* [Your assignment]
Go through the entries below, count every line with the string "green", and answer with only that number.

(Geometric shape edit sequences)
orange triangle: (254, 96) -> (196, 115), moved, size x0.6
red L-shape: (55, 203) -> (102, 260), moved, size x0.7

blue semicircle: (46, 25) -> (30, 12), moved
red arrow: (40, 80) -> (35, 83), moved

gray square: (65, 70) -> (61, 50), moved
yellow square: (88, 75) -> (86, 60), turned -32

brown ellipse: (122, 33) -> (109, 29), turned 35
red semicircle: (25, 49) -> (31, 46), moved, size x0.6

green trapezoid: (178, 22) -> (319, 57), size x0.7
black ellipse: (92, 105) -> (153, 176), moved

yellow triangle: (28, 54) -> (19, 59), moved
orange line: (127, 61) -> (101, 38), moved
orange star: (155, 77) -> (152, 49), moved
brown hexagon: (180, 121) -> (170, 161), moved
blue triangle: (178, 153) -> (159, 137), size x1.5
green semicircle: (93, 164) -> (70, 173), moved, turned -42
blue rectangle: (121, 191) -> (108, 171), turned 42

* * *

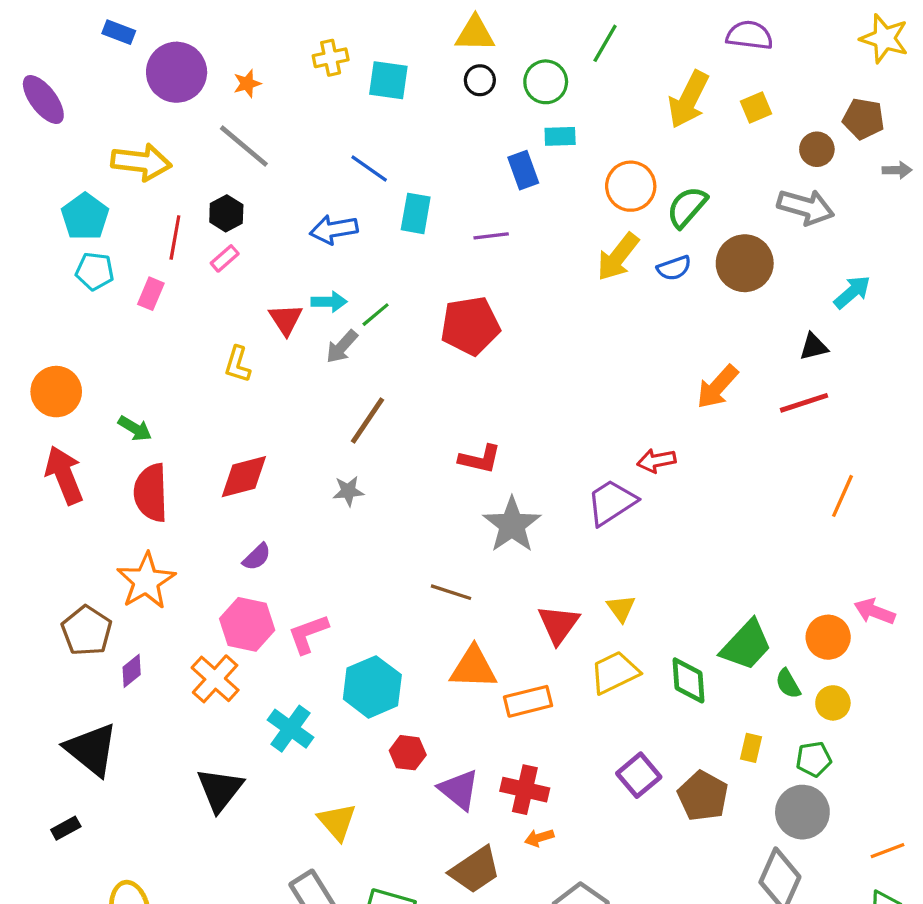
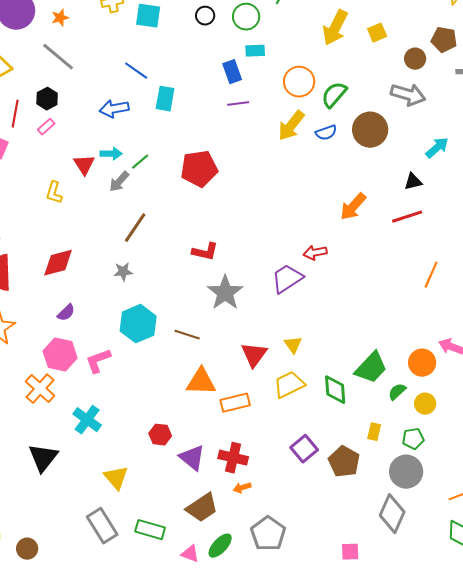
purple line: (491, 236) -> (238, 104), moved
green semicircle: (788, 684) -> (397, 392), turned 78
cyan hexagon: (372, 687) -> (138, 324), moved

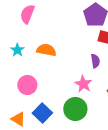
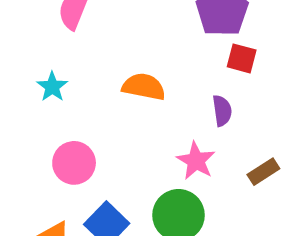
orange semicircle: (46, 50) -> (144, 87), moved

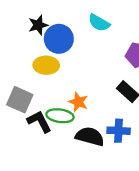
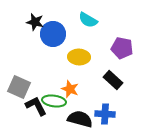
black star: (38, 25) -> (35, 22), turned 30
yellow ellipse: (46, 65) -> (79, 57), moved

* [Output below]
3